_YOUR INSTRUCTIONS_
All lines before the one containing "R2: 10k (+12V, SIG33) -> 10k (SIG33, VBAT)", plus that line itself, are to be printed exactly as they appear below.

_PROVIDED ENTRIES_
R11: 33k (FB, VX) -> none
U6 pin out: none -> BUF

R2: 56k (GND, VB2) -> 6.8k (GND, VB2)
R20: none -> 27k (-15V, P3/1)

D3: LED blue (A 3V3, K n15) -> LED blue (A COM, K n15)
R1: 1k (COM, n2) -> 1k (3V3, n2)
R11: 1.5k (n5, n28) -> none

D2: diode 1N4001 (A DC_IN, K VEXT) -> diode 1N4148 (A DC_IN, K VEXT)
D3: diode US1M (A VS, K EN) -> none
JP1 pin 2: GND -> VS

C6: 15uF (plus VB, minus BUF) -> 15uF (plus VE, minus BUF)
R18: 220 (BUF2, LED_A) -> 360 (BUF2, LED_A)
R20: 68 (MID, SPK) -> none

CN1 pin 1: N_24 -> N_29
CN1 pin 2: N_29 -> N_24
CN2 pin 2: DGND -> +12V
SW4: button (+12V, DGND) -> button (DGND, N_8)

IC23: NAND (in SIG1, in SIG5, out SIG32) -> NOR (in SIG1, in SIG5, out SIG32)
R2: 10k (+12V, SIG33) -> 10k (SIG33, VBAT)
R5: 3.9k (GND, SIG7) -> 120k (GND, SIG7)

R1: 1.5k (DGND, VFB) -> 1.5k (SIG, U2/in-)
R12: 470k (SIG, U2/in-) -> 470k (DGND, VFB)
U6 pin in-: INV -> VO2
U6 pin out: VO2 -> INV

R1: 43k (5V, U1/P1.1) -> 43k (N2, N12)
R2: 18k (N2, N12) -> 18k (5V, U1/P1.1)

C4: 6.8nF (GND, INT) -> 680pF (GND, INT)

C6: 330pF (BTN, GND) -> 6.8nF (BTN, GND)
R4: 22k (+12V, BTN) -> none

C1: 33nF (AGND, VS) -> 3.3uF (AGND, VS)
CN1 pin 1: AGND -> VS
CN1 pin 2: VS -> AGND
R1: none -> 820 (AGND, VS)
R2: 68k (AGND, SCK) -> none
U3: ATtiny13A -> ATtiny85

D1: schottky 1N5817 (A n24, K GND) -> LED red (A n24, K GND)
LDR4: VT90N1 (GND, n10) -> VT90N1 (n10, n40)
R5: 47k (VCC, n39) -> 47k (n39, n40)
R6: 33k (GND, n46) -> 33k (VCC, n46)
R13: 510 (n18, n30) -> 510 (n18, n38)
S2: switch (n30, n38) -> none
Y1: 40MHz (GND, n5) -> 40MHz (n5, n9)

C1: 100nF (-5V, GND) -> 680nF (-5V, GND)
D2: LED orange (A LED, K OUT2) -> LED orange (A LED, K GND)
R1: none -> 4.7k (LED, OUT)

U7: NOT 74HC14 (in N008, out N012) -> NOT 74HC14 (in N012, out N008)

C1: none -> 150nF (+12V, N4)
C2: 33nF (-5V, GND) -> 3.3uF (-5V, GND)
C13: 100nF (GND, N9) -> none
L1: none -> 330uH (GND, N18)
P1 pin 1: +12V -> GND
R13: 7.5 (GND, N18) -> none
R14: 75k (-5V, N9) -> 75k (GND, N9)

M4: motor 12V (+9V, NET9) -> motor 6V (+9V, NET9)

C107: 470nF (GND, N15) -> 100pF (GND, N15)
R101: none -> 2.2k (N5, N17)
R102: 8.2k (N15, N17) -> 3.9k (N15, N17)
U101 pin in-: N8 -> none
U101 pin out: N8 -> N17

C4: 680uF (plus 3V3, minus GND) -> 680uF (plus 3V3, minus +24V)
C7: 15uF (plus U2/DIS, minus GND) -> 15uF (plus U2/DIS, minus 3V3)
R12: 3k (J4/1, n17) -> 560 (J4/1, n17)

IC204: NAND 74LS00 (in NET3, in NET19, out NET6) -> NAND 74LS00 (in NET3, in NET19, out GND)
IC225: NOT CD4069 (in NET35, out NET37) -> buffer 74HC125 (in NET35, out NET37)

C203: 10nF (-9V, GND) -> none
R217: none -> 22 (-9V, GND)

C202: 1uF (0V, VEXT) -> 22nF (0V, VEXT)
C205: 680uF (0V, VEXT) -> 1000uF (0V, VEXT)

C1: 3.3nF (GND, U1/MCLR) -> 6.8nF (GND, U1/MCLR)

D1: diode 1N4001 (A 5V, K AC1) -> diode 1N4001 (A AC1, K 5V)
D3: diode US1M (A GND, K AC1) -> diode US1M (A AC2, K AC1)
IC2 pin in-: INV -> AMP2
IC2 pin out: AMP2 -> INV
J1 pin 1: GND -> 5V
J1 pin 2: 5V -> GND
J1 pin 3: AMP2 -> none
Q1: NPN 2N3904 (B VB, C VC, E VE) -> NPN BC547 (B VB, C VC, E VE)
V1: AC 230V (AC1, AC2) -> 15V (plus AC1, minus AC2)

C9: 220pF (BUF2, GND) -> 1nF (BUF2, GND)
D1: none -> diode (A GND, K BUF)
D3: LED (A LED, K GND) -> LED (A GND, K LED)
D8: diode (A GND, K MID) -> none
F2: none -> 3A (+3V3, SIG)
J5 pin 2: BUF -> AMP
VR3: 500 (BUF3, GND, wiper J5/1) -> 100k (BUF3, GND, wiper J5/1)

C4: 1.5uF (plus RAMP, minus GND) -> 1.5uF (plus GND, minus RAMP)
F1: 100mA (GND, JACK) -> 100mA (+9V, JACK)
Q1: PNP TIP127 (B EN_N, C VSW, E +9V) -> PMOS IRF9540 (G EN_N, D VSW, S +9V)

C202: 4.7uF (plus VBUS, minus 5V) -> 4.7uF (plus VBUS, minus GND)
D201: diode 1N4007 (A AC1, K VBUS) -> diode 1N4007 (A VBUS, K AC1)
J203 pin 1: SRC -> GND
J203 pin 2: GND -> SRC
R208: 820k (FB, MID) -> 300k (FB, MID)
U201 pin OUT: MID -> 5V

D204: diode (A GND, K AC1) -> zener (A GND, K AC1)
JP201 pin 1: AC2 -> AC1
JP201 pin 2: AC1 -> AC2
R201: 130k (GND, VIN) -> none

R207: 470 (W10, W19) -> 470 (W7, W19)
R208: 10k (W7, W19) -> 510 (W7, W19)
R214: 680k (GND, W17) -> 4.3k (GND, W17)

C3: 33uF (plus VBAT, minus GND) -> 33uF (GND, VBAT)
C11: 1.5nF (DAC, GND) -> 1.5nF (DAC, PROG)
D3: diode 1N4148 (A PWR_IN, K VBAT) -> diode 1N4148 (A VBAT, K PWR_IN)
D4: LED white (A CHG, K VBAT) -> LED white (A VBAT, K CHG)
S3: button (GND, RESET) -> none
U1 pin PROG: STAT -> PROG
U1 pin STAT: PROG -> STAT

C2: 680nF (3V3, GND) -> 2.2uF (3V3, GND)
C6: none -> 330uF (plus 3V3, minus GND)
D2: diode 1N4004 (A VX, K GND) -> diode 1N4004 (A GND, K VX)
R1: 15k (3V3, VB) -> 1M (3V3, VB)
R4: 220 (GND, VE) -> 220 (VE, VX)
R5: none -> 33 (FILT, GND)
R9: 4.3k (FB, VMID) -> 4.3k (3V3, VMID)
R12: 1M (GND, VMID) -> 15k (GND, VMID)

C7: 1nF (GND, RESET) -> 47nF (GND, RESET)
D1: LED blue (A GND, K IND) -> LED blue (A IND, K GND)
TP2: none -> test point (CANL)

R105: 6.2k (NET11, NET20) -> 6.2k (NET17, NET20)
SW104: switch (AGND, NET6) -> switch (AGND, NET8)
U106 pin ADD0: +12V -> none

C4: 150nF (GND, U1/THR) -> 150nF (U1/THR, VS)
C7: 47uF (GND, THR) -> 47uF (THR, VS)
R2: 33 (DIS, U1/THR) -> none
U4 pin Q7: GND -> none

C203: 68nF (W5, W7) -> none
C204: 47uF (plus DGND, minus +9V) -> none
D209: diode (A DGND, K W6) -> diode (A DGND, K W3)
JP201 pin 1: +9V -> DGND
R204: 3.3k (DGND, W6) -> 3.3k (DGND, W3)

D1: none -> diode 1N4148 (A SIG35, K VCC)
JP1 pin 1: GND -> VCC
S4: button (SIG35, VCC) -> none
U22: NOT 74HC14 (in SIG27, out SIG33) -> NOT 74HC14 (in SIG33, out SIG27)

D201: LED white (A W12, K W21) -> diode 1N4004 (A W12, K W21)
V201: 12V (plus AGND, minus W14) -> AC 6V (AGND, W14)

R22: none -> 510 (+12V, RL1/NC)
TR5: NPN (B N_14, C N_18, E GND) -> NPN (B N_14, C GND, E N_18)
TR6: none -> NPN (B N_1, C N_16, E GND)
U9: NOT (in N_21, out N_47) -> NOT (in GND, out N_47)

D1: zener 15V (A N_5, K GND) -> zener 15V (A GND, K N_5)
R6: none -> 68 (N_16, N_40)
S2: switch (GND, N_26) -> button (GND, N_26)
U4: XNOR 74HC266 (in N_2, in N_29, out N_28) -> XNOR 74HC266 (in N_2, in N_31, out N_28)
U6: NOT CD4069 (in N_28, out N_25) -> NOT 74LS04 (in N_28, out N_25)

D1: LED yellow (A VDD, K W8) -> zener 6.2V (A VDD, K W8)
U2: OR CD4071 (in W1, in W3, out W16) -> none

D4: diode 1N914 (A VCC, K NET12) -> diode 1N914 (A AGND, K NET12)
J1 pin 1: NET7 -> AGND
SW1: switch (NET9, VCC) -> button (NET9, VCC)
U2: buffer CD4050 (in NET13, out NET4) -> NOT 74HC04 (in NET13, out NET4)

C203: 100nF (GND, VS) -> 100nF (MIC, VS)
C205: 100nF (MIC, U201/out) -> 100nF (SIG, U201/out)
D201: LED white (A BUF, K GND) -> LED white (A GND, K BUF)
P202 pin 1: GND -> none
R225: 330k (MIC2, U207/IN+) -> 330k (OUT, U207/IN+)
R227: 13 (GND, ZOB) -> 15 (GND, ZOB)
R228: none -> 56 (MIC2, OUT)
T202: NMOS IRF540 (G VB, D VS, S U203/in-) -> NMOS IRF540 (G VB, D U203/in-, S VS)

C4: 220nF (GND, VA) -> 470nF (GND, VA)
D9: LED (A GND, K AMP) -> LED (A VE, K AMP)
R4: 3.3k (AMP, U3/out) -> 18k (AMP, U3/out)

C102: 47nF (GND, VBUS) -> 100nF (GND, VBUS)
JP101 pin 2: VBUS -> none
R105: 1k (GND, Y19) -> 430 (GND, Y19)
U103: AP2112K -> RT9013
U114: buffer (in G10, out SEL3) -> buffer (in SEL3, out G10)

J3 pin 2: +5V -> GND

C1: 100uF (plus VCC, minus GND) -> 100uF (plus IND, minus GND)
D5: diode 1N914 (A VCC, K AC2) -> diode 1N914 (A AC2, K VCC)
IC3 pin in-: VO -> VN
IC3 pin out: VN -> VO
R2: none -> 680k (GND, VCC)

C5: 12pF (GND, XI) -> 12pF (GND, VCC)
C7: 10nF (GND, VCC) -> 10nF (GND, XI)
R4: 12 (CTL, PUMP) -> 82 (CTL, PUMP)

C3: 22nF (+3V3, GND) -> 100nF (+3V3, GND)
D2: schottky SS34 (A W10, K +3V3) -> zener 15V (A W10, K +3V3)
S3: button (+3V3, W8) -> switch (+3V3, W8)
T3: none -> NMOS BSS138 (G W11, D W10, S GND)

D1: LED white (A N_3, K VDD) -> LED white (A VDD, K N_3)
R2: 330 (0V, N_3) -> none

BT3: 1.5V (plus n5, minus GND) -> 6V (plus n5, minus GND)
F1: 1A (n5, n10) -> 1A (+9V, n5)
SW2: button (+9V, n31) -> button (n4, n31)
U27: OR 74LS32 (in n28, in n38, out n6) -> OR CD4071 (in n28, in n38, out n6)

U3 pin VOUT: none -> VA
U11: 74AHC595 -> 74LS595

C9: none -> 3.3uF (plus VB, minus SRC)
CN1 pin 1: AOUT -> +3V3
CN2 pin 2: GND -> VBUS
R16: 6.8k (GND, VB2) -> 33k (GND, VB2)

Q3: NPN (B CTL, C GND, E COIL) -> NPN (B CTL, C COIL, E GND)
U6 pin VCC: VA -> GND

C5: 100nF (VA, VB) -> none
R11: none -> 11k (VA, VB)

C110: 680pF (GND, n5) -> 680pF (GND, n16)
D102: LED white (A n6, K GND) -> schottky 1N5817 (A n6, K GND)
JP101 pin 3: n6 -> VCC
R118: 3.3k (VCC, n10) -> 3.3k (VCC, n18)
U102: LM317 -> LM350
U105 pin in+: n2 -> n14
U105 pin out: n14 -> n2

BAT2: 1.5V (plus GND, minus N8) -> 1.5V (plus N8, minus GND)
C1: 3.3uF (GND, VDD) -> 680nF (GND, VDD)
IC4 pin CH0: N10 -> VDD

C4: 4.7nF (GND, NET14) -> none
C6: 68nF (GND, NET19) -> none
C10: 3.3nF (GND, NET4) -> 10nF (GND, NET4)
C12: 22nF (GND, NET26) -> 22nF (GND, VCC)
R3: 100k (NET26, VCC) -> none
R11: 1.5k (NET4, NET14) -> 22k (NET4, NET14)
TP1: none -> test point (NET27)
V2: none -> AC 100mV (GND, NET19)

_EXERCISE RESPONSE_
R11: 33k (FB, VX) -> none
U6 pin out: none -> BUF

R2: 56k (GND, VB2) -> 6.8k (GND, VB2)
R20: none -> 27k (-15V, P3/1)

D3: LED blue (A 3V3, K n15) -> LED blue (A COM, K n15)
R1: 1k (COM, n2) -> 1k (3V3, n2)
R11: 1.5k (n5, n28) -> none

D2: diode 1N4001 (A DC_IN, K VEXT) -> diode 1N4148 (A DC_IN, K VEXT)
D3: diode US1M (A VS, K EN) -> none
JP1 pin 2: GND -> VS

C6: 15uF (plus VB, minus BUF) -> 15uF (plus VE, minus BUF)
R18: 220 (BUF2, LED_A) -> 360 (BUF2, LED_A)
R20: 68 (MID, SPK) -> none

CN1 pin 1: N_24 -> N_29
CN1 pin 2: N_29 -> N_24
CN2 pin 2: DGND -> +12V
SW4: button (+12V, DGND) -> button (DGND, N_8)

IC23: NAND (in SIG1, in SIG5, out SIG32) -> NOR (in SIG1, in SIG5, out SIG32)
R2: 10k (+12V, SIG33) -> 10k (SIG33, VBAT)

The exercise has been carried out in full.